» How to complete this task
Pull every line holding the word "teddy" from the data below and copy it.

» Recorded information
═══

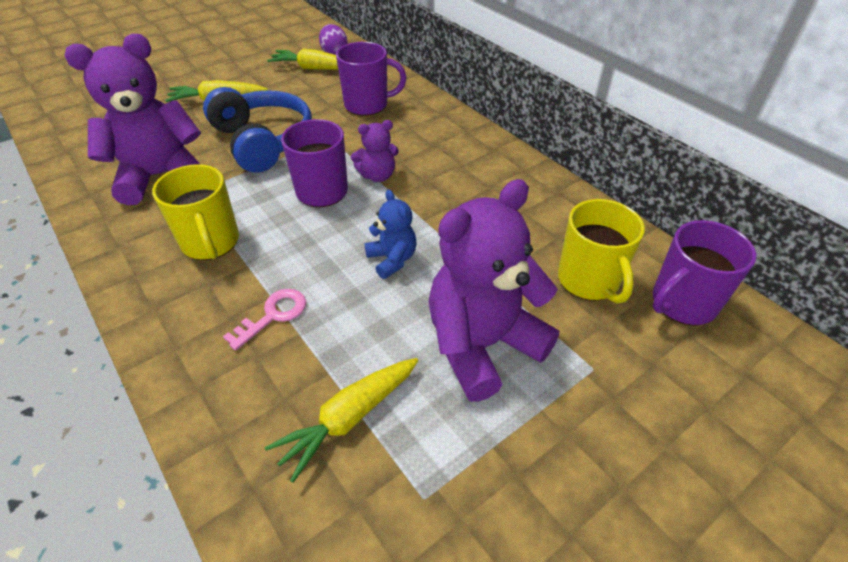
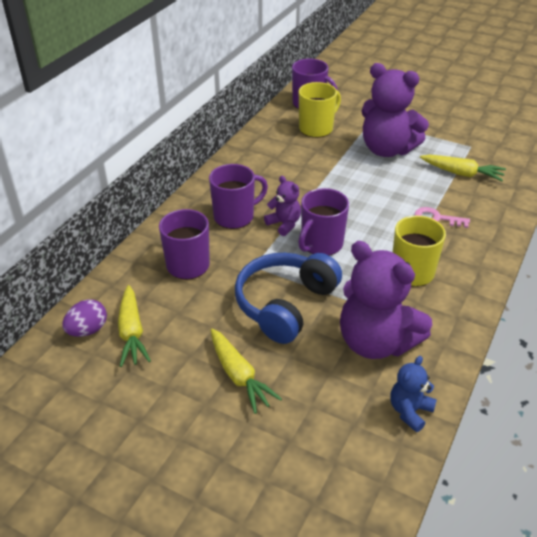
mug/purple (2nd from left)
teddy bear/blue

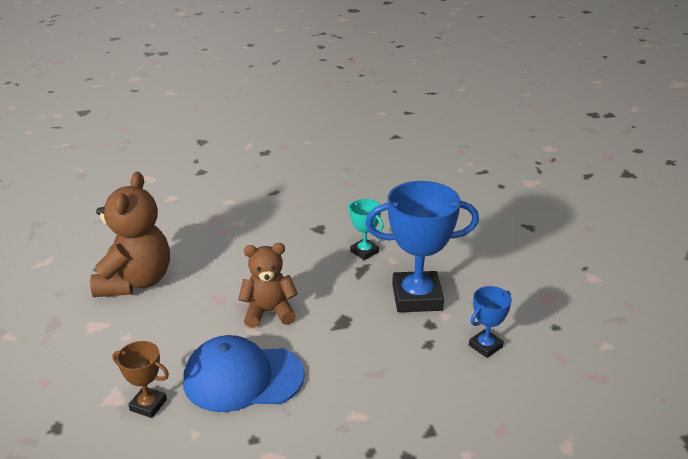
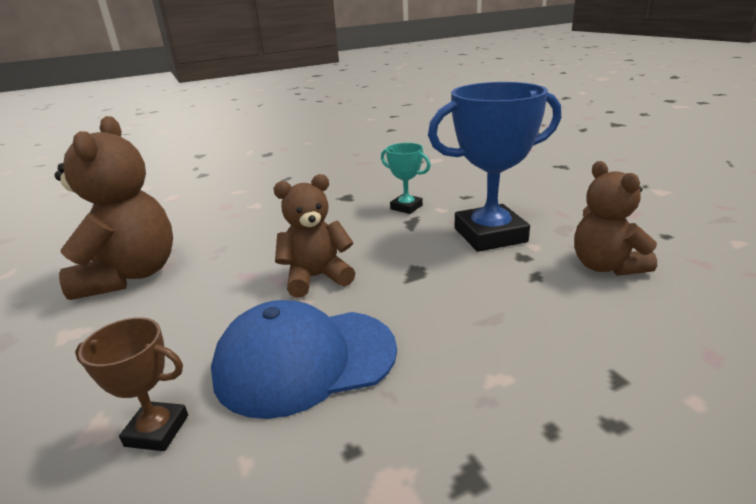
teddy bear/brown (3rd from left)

═══

» Reply
teddy bear/blue
teddy bear/brown (3rd from left)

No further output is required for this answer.